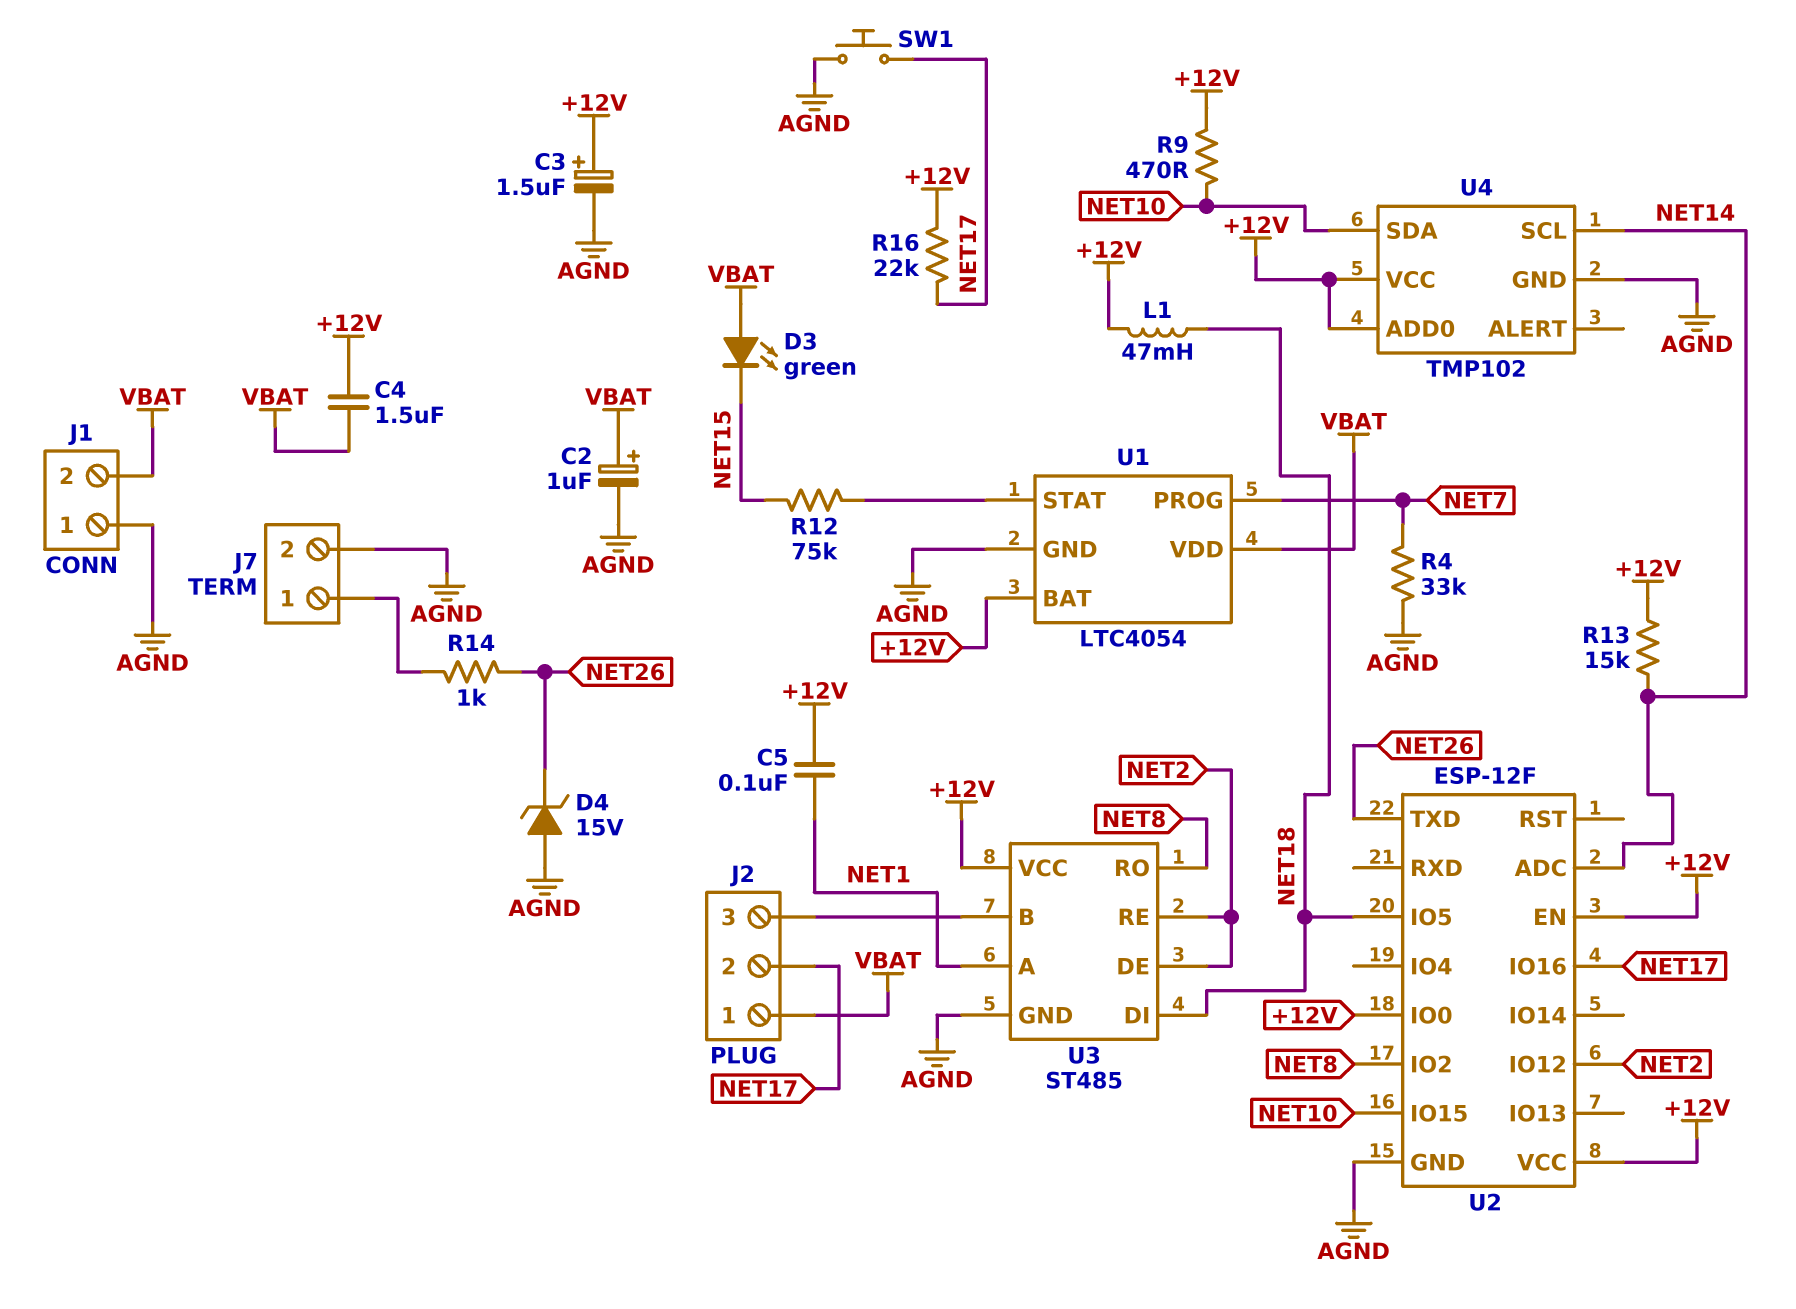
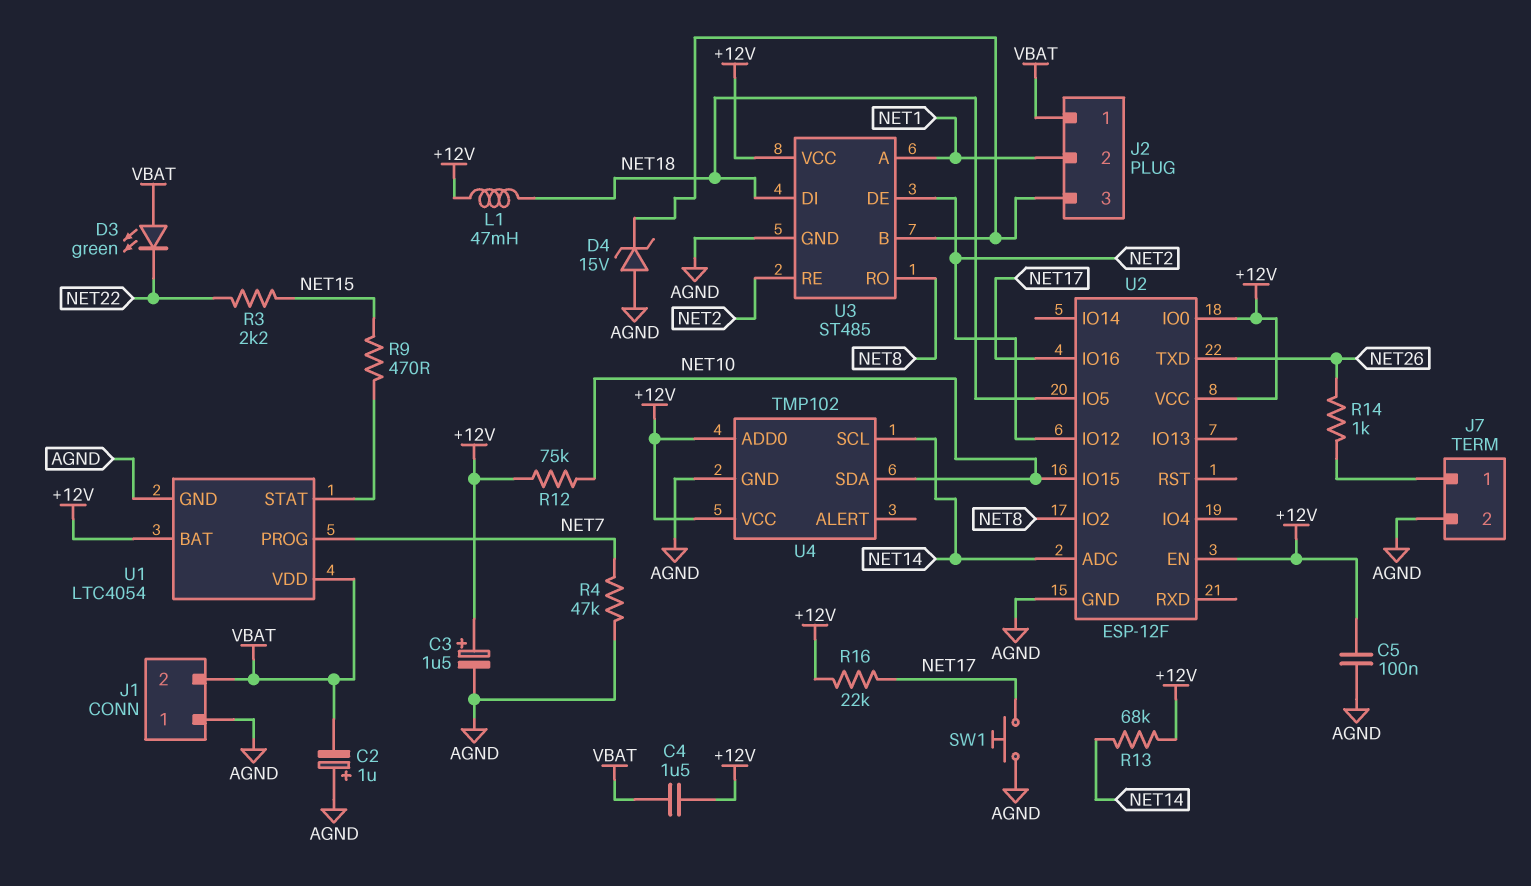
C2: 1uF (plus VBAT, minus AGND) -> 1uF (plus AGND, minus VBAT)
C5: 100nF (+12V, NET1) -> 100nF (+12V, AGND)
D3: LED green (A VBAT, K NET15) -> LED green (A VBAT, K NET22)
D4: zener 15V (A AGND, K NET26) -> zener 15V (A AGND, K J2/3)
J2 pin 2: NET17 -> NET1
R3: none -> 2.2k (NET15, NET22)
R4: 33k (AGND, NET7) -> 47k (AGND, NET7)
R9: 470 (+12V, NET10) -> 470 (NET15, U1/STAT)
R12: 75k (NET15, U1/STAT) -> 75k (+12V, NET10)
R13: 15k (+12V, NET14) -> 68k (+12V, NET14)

--

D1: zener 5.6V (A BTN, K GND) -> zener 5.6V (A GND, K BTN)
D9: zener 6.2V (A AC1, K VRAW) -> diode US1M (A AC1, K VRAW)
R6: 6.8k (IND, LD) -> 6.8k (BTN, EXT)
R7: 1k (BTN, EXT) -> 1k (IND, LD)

> _INSTRUCTIONS FOR THE TASK_: Using the listing above, copy exactly the line that contains "R3: none -> 2.2k (NET15, NET22)", the line that contains "R13: 15k (+12V, NET14) -> 68k (+12V, NET14)", and each line that falls between them.

> _RESPONSE TO THIS TASK_:
R3: none -> 2.2k (NET15, NET22)
R4: 33k (AGND, NET7) -> 47k (AGND, NET7)
R9: 470 (+12V, NET10) -> 470 (NET15, U1/STAT)
R12: 75k (NET15, U1/STAT) -> 75k (+12V, NET10)
R13: 15k (+12V, NET14) -> 68k (+12V, NET14)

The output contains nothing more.